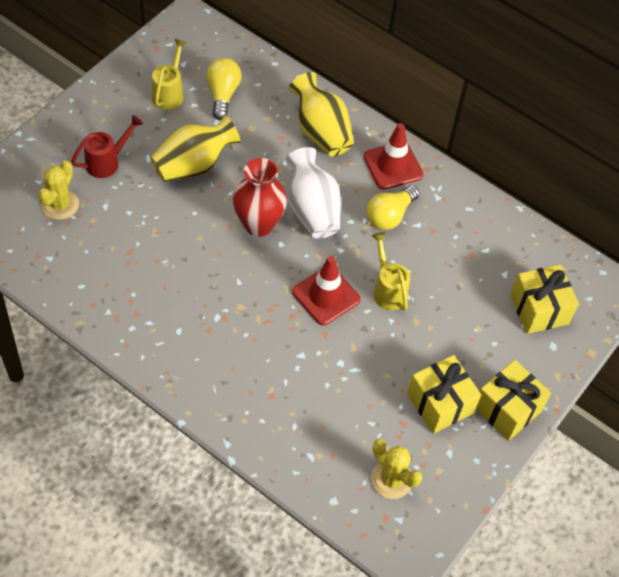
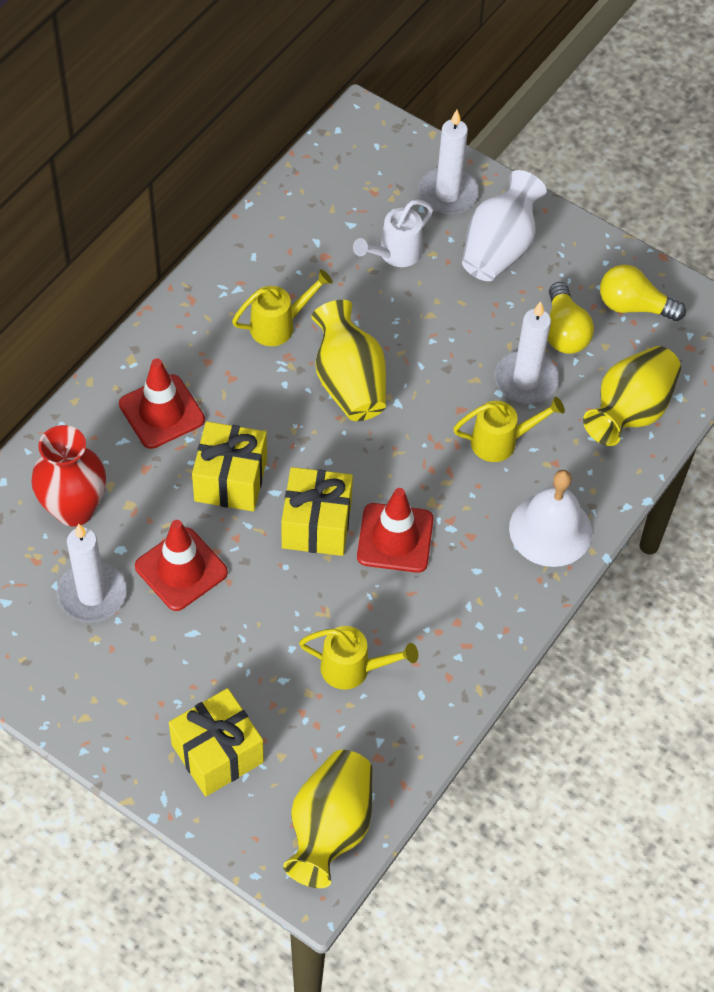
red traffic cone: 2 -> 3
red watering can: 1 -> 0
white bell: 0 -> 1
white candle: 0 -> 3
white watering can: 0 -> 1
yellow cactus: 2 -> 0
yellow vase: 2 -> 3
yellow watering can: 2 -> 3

> Exercise objective: Copy the listing over exactly, skipping the pictures it holds.

> The answer:
red traffic cone: 2 -> 3
red watering can: 1 -> 0
white bell: 0 -> 1
white candle: 0 -> 3
white watering can: 0 -> 1
yellow cactus: 2 -> 0
yellow vase: 2 -> 3
yellow watering can: 2 -> 3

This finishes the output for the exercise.